▶ _Exercise prompt_:
Give the listing again in full, exactly as it appears.

▶ _Data under study_:
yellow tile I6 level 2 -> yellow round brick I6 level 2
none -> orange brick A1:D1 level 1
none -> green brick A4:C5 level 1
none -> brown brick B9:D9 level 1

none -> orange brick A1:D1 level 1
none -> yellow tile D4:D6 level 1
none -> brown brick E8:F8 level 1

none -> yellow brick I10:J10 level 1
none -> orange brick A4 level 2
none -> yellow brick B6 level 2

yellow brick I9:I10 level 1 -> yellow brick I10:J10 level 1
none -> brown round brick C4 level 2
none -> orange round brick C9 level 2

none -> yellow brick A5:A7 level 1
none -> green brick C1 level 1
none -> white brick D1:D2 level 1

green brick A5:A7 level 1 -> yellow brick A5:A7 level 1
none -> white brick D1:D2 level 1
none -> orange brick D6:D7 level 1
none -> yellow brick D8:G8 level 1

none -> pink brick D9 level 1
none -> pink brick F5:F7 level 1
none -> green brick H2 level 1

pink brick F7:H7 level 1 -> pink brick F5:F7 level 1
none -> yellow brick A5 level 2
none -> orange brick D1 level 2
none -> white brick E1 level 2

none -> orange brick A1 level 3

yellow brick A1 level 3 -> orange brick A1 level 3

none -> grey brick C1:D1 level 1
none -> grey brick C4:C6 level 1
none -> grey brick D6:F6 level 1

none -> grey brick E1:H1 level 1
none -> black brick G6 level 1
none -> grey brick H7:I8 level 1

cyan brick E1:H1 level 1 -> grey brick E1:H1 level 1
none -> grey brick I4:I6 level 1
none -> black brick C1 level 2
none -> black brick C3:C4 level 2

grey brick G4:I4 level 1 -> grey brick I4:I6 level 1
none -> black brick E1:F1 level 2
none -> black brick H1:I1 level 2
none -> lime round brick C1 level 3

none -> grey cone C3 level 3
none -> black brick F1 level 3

▶ _Solved exercise_:
yellow tile I6 level 2 -> yellow round brick I6 level 2
none -> orange brick A1:D1 level 1
none -> green brick A4:C5 level 1
none -> brown brick B9:D9 level 1

none -> orange brick A1:D1 level 1
none -> yellow tile D4:D6 level 1
none -> brown brick E8:F8 level 1

none -> yellow brick I10:J10 level 1
none -> orange brick A4 level 2
none -> yellow brick B6 level 2

yellow brick I9:I10 level 1 -> yellow brick I10:J10 level 1
none -> brown round brick C4 level 2
none -> orange round brick C9 level 2

none -> yellow brick A5:A7 level 1
none -> green brick C1 level 1
none -> white brick D1:D2 level 1

green brick A5:A7 level 1 -> yellow brick A5:A7 level 1
none -> white brick D1:D2 level 1
none -> orange brick D6:D7 level 1
none -> yellow brick D8:G8 level 1

none -> pink brick D9 level 1
none -> pink brick F5:F7 level 1
none -> green brick H2 level 1

pink brick F7:H7 level 1 -> pink brick F5:F7 level 1
none -> yellow brick A5 level 2
none -> orange brick D1 level 2
none -> white brick E1 level 2

none -> orange brick A1 level 3

yellow brick A1 level 3 -> orange brick A1 level 3

none -> grey brick C1:D1 level 1
none -> grey brick C4:C6 level 1
none -> grey brick D6:F6 level 1

none -> grey brick E1:H1 level 1
none -> black brick G6 level 1
none -> grey brick H7:I8 level 1

cyan brick E1:H1 level 1 -> grey brick E1:H1 level 1
none -> grey brick I4:I6 level 1
none -> black brick C1 level 2
none -> black brick C3:C4 level 2

grey brick G4:I4 level 1 -> grey brick I4:I6 level 1
none -> black brick E1:F1 level 2
none -> black brick H1:I1 level 2
none -> lime round brick C1 level 3

none -> grey cone C3 level 3
none -> black brick F1 level 3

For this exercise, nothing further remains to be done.